| À PRODUIRE |
Pourriez-vous réécrire en tableau Markdown les lignes situées entre celle qui contient "In the scene" et celle qui contient "Standing shorter between", toutes deux incluses, sans les lignes vides, avec une colonne « N° » pour le numéro de rang et une colonne « Ligne de l'item » pour la ligne ?
┄┄┄┄┄┄
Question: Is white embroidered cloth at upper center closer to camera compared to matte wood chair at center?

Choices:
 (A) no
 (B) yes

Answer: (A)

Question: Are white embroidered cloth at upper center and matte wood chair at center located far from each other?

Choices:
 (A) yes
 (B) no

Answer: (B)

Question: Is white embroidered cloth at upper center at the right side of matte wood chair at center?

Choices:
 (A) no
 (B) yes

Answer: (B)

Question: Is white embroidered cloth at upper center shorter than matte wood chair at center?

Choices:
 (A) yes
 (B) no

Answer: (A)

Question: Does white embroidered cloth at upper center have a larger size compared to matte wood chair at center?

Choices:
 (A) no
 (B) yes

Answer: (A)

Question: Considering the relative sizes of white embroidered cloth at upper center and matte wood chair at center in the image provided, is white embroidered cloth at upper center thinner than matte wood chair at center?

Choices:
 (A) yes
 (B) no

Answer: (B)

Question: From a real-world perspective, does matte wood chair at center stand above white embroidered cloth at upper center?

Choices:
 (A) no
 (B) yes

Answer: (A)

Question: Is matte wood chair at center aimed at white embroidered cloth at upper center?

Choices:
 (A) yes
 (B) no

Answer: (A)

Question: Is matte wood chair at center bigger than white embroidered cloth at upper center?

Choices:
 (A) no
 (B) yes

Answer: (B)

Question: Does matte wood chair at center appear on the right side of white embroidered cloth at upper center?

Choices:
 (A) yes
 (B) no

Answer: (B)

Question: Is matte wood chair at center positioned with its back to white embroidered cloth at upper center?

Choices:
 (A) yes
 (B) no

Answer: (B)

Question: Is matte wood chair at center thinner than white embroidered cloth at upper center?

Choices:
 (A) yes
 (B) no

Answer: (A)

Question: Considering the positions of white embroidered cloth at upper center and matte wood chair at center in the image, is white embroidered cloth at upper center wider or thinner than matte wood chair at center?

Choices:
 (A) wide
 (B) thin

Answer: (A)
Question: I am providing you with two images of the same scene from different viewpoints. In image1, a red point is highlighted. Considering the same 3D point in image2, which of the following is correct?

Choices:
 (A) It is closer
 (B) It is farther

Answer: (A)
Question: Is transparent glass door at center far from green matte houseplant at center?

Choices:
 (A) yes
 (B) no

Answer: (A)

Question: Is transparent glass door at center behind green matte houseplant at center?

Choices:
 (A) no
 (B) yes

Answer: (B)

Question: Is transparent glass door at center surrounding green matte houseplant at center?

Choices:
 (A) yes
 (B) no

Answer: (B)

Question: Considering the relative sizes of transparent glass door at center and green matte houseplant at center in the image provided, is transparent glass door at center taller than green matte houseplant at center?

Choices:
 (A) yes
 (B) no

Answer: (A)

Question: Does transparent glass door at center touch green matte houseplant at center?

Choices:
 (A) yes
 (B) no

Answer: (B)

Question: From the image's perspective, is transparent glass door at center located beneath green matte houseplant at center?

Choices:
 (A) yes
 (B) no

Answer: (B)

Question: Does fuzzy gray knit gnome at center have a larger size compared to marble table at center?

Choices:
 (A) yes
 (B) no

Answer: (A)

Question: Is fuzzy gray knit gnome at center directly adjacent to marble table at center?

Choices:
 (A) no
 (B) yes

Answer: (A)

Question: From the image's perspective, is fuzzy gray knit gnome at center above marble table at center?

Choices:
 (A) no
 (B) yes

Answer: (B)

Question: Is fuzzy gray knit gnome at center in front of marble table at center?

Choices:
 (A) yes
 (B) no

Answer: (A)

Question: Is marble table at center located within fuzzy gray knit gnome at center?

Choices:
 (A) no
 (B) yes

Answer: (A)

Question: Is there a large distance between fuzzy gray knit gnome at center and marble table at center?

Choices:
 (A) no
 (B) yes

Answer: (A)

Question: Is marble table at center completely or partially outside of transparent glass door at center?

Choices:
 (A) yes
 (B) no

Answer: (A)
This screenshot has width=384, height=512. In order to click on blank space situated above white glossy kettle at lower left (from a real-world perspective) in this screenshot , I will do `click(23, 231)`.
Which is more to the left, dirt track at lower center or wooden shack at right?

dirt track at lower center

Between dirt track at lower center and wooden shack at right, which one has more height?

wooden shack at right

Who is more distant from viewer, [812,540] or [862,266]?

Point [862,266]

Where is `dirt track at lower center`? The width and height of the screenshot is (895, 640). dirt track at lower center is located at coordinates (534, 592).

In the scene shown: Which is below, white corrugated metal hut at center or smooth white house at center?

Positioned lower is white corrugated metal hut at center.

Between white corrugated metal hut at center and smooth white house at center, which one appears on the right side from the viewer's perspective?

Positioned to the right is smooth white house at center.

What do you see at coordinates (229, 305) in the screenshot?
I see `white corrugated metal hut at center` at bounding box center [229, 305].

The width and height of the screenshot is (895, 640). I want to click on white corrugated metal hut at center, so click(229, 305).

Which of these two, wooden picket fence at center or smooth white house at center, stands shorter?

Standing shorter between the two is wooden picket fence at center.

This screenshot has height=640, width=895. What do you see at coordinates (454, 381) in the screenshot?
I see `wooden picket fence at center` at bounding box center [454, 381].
┄┄┄┄┄┄
| SOLUTION PROPOSÉE |
| N° | Ligne de l'item |
|---|---|
| 1 | In the scene shown: Which is below, white corrugated metal hut at center or smooth white house at center? |
| 2 | Positioned lower is white corrugated metal hut at center. |
| 3 | Between white corrugated metal hut at center and smooth white house at center, which one appears on the right side from the viewer's perspective? |
| 4 | Positioned to the right is smooth white house at center. |
| 5 | What do you see at coordinates (229, 305) in the screenshot? |
| 6 | I see `white corrugated metal hut at center` at bounding box center [229, 305]. |
| 7 | The width and height of the screenshot is (895, 640). I want to click on white corrugated metal hut at center, so click(229, 305). |
| 8 | Which of these two, wooden picket fence at center or smooth white house at center, stands shorter? |
| 9 | Standing shorter between the two is wooden picket fence at center. |